_Data provided_
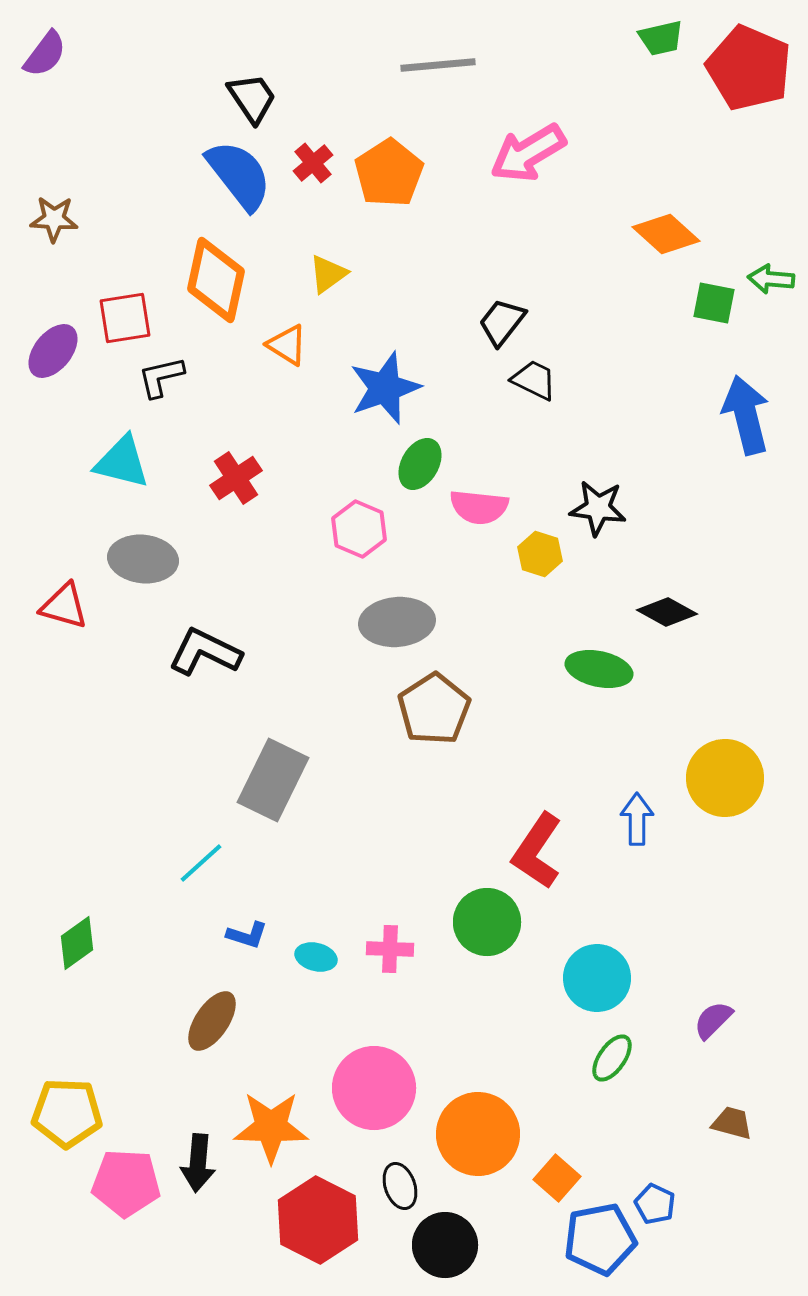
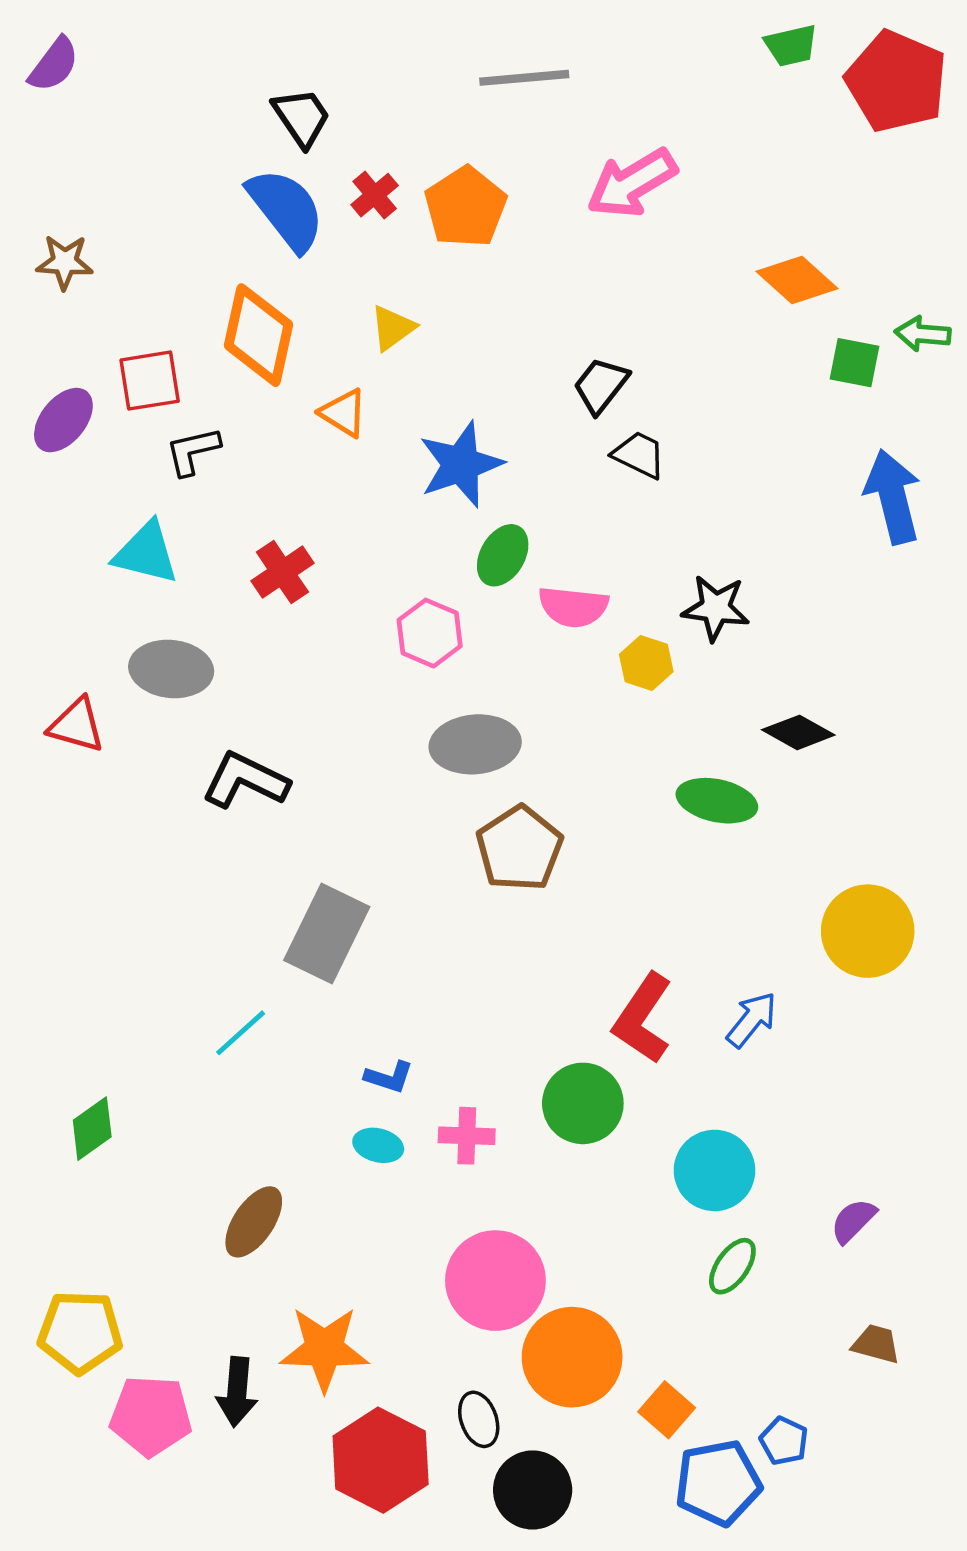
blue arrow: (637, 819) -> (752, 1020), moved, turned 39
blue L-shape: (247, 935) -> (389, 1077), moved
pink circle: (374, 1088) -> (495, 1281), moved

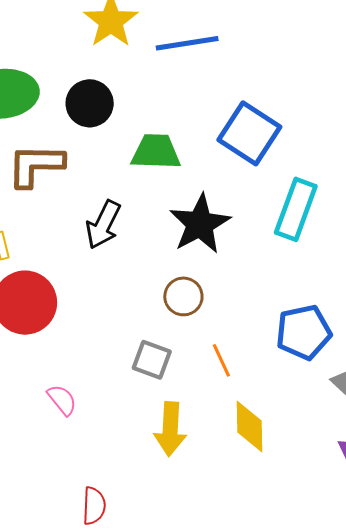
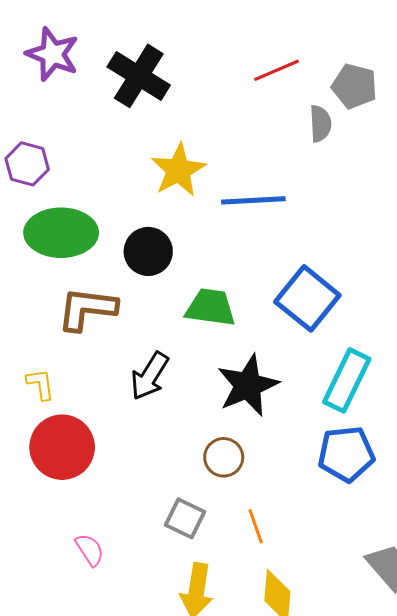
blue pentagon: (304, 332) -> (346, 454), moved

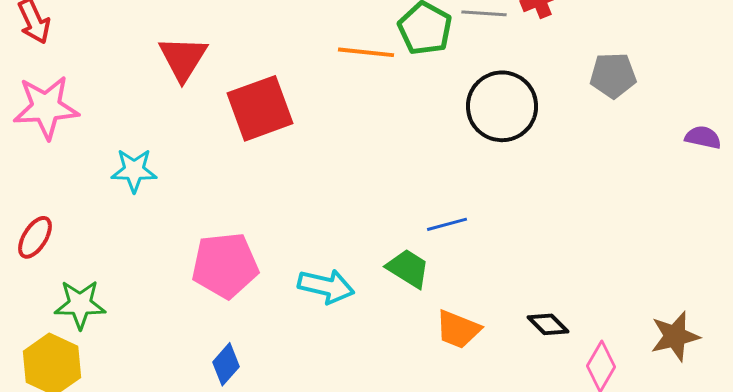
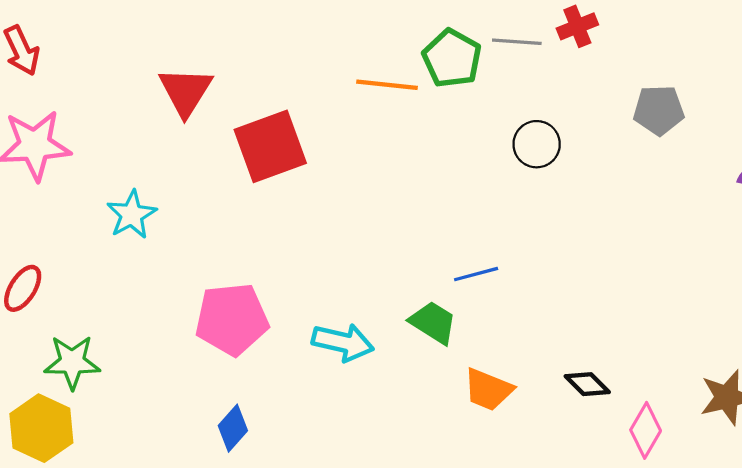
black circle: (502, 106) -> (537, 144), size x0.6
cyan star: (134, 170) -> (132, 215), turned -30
==
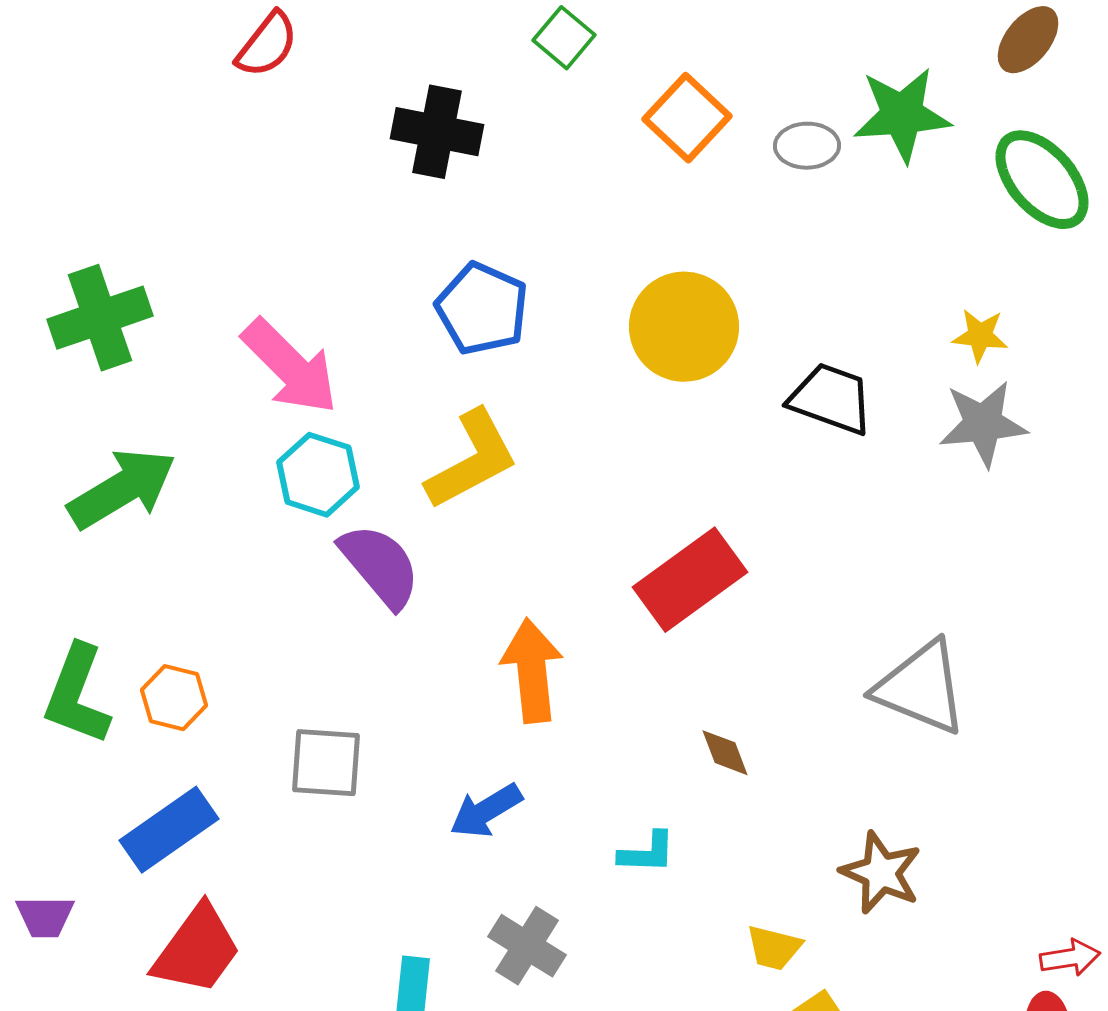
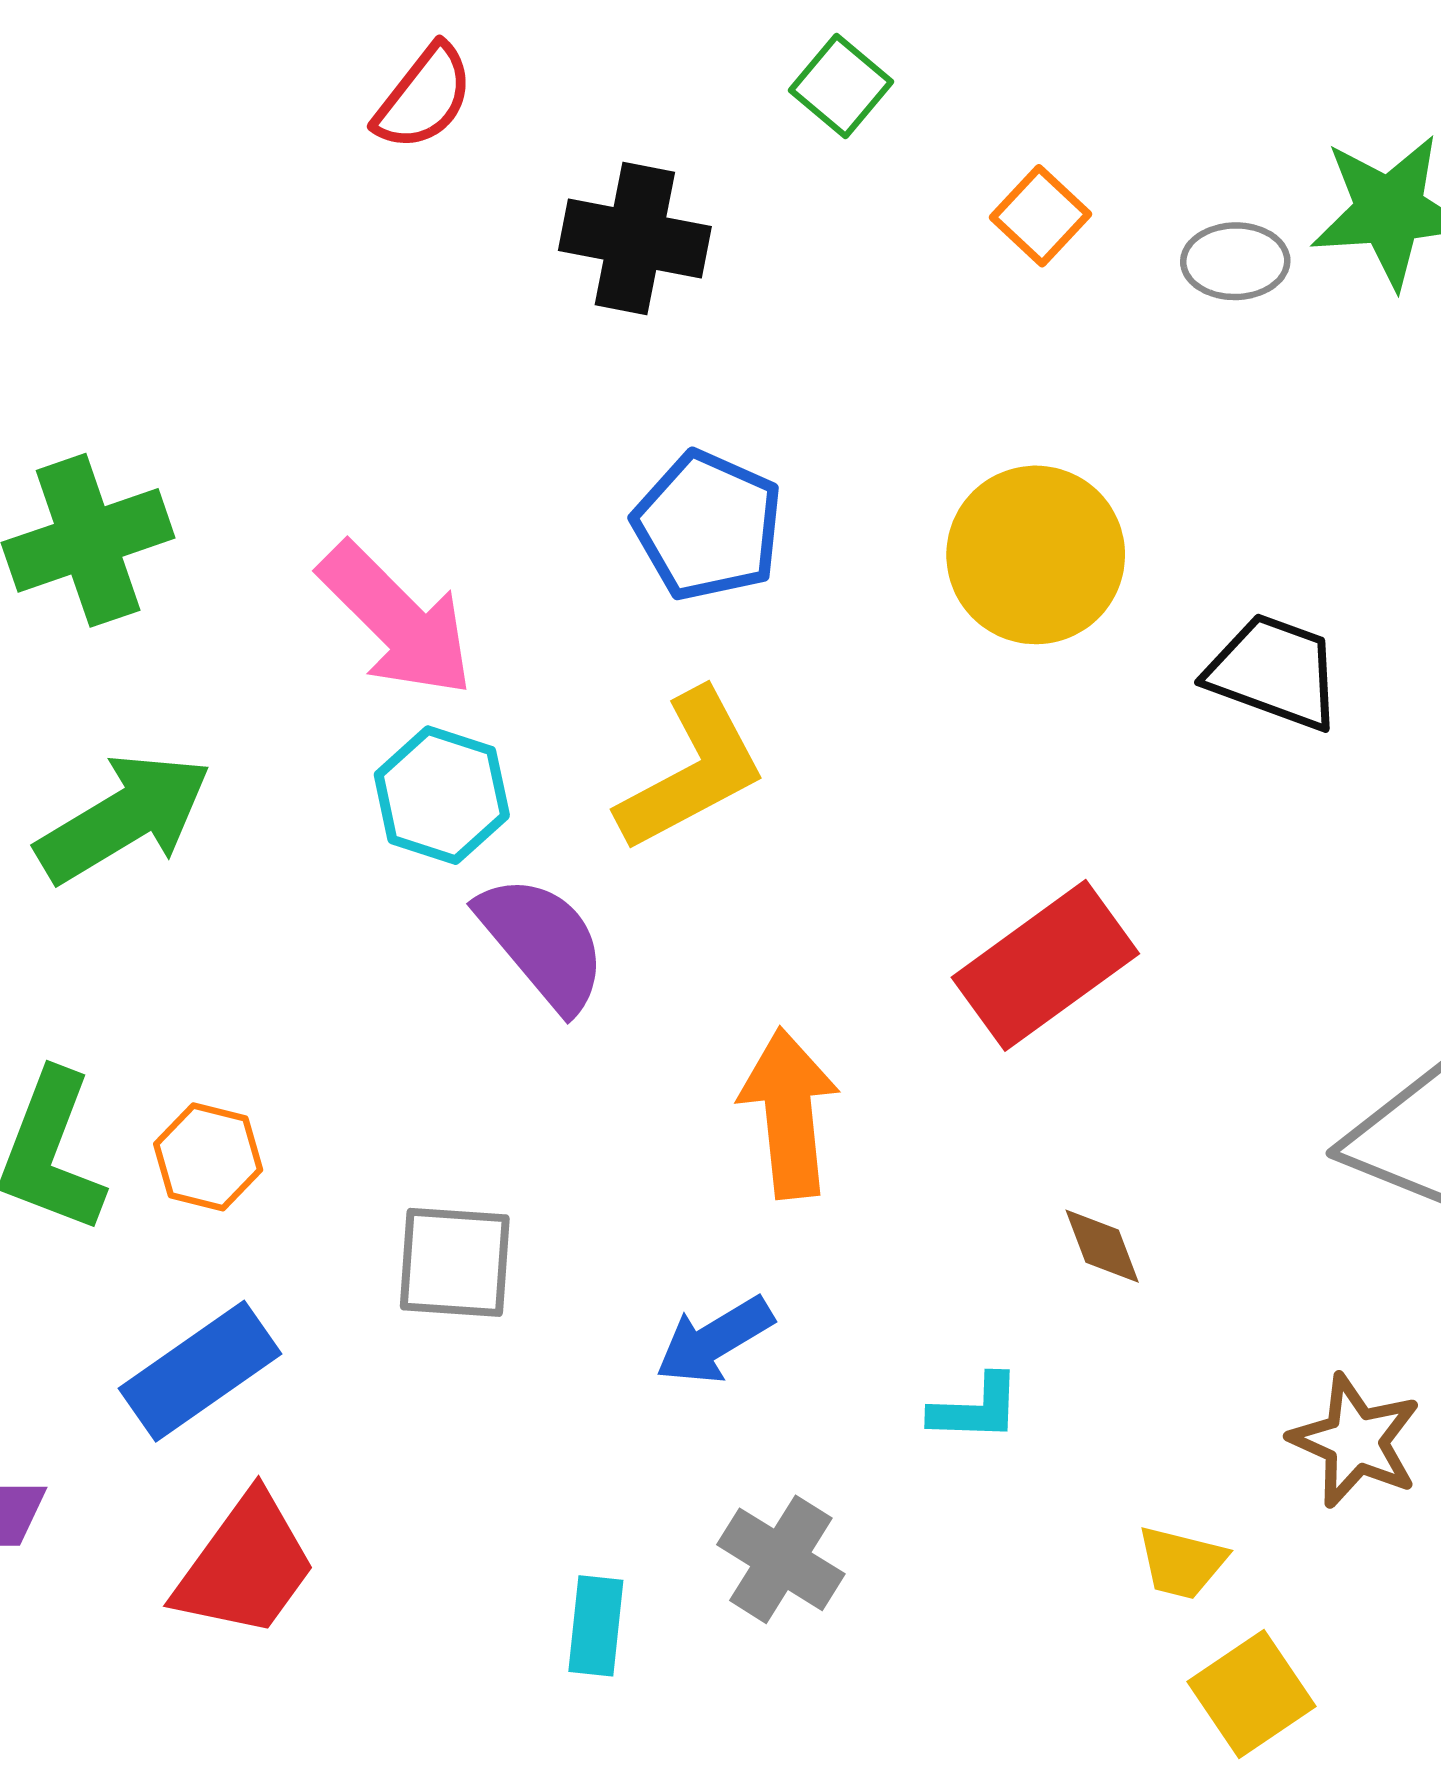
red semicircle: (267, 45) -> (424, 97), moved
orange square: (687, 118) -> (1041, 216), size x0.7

_Work required_
Using the entries above, give again exactly the lines from the line holding "red semicircle: (267, 45) -> (424, 97), moved" through the line holding "orange square: (687, 118)". Include both end lines and nothing else.

_Result below_
red semicircle: (267, 45) -> (424, 97), moved
orange square: (687, 118) -> (1041, 216), size x0.7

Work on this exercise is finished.